§ **Records supplied**
---+---

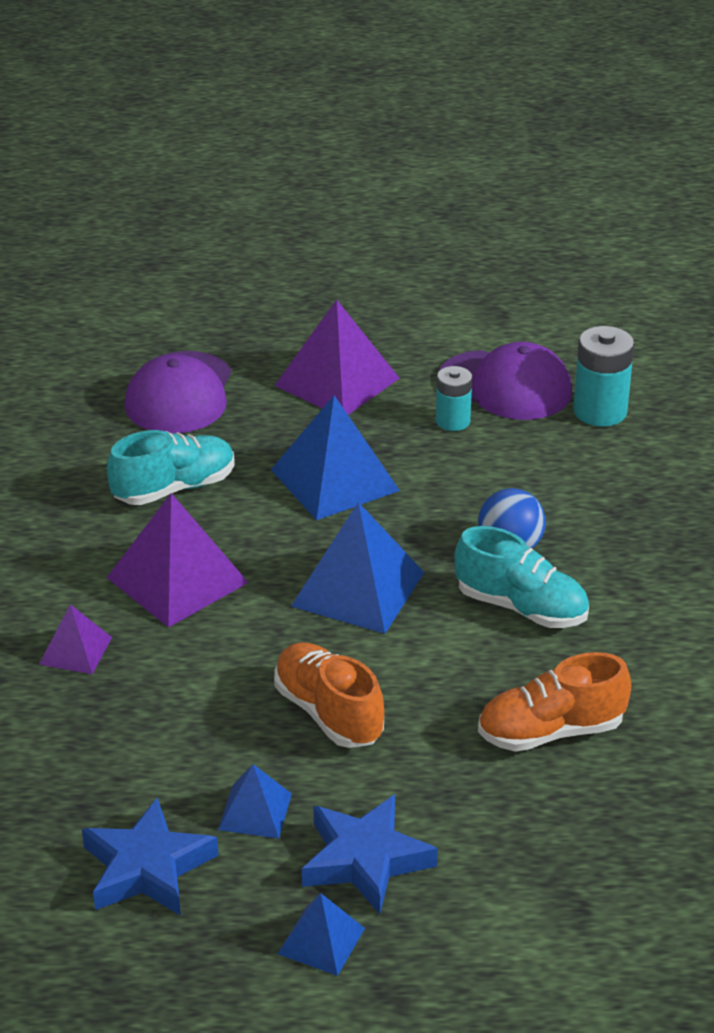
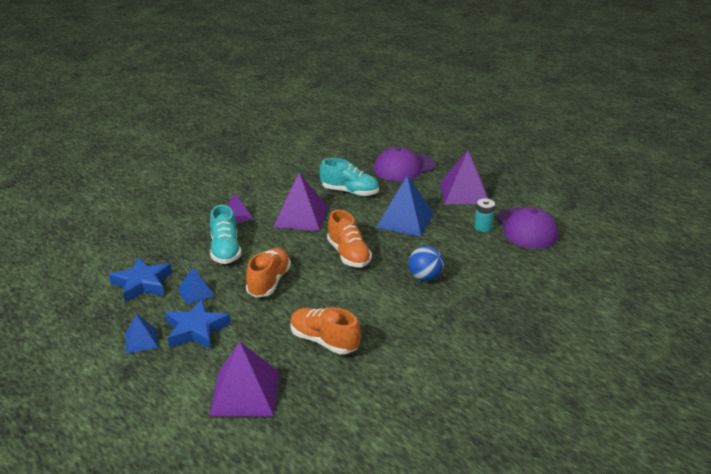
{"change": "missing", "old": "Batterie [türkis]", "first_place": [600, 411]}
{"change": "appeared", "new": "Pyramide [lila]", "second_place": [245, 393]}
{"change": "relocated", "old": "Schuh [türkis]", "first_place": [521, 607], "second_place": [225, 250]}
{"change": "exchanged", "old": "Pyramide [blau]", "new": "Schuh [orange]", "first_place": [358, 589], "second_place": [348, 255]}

---+---

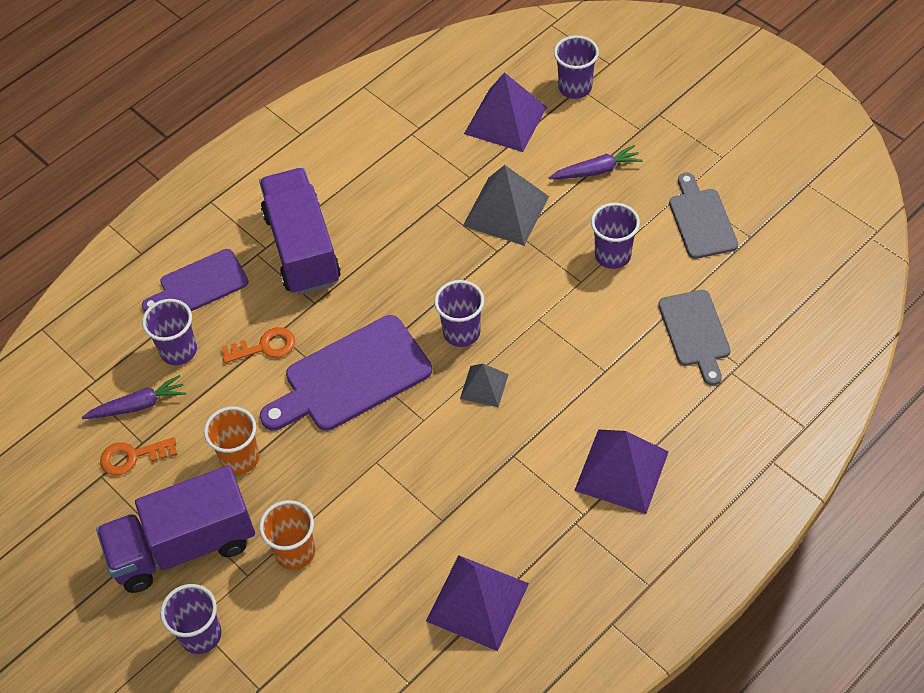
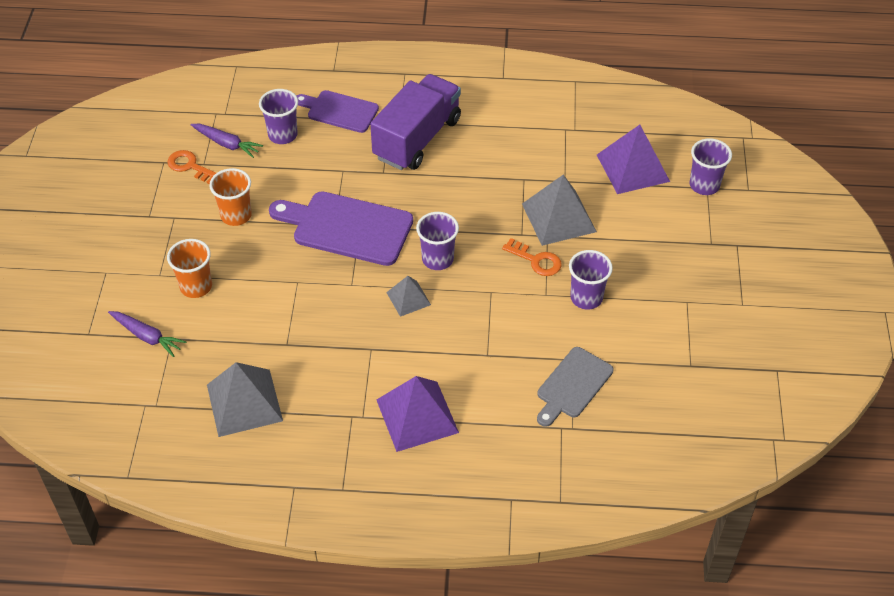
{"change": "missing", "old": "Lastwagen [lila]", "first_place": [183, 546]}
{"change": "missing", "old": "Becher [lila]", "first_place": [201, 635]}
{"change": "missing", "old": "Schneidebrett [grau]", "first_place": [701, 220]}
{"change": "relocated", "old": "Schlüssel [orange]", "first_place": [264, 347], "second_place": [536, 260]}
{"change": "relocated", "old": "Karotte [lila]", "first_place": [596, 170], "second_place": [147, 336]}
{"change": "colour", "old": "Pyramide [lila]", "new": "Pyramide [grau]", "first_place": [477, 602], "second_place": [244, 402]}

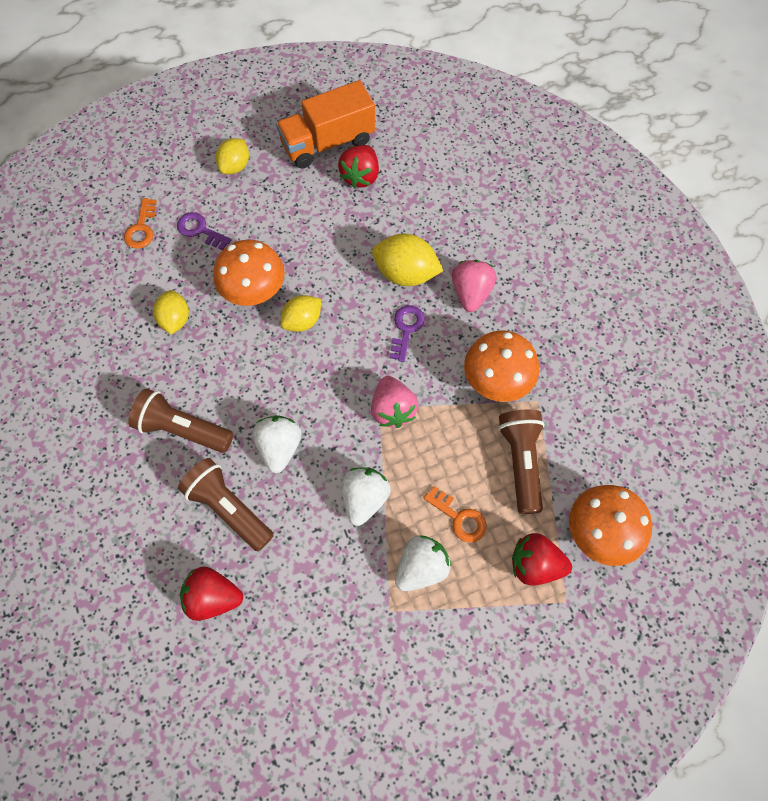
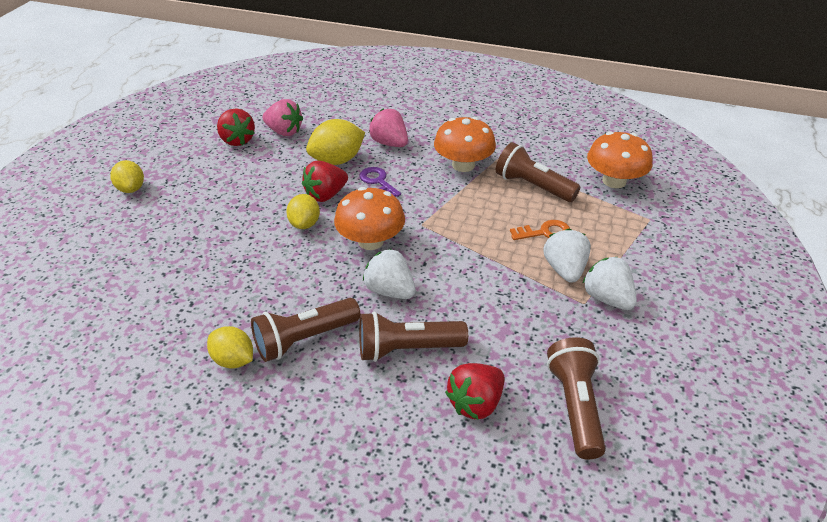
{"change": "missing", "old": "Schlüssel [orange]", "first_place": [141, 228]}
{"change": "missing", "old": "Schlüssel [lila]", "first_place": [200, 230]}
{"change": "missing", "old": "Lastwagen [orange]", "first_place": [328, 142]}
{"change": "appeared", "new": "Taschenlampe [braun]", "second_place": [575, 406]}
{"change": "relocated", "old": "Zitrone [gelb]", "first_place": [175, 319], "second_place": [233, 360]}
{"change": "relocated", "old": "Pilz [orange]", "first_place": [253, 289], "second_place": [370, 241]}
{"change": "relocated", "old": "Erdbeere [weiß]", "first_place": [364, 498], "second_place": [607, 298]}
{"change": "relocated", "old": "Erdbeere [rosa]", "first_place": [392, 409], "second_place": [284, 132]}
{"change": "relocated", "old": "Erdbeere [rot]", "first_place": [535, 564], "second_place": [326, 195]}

---+---

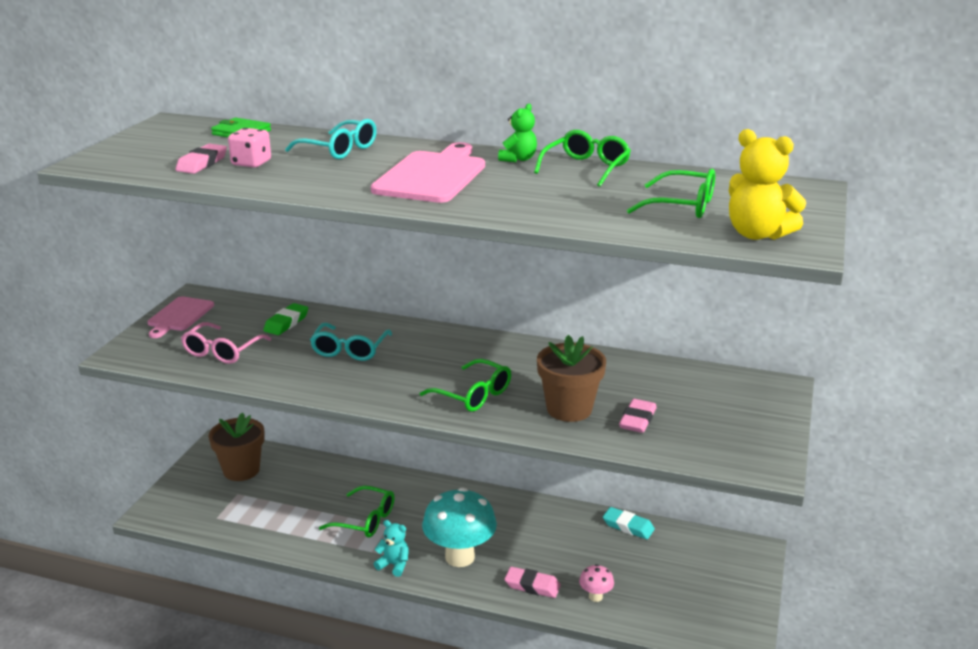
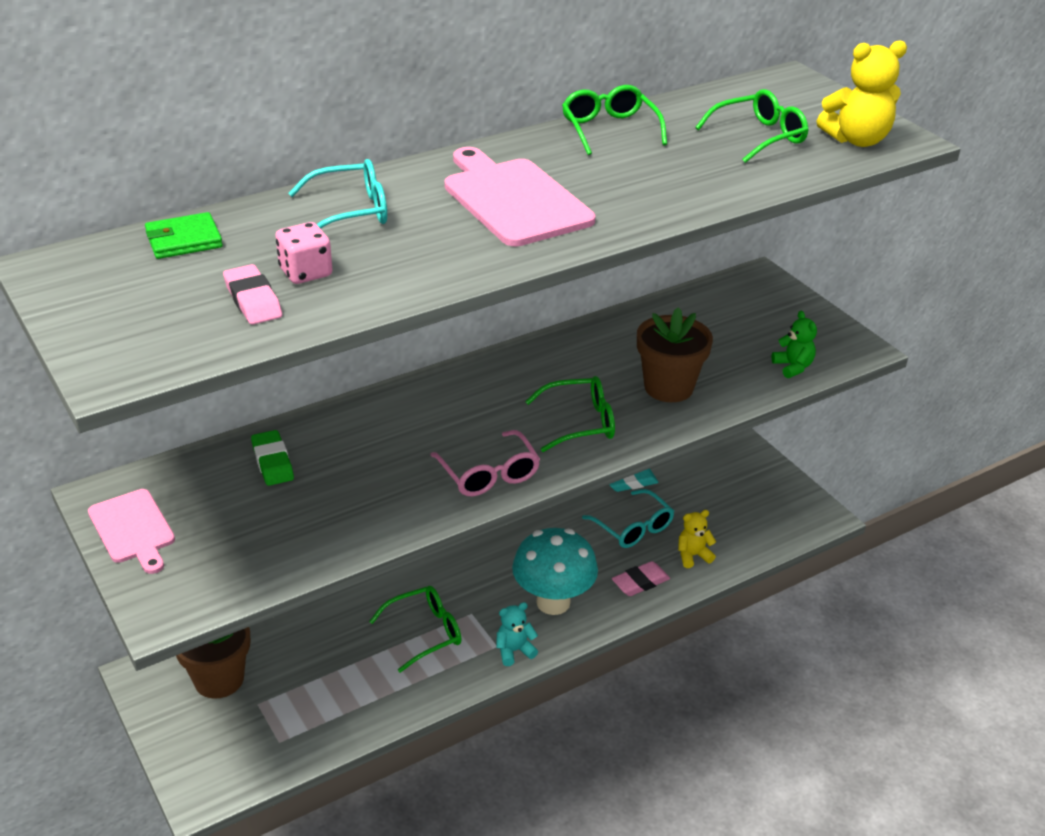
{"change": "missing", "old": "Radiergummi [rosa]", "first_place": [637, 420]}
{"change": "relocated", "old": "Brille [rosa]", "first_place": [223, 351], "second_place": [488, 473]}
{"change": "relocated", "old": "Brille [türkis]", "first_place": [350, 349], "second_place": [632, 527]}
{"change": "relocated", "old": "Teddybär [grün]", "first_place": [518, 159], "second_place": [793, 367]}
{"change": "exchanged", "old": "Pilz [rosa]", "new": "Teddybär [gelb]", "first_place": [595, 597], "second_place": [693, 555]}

---+---

§ **Your objective**
Taking the listing above as a whole, state how many of its lines hold the string "Brille". No other output is permitted.

§ **Exercise answer**
2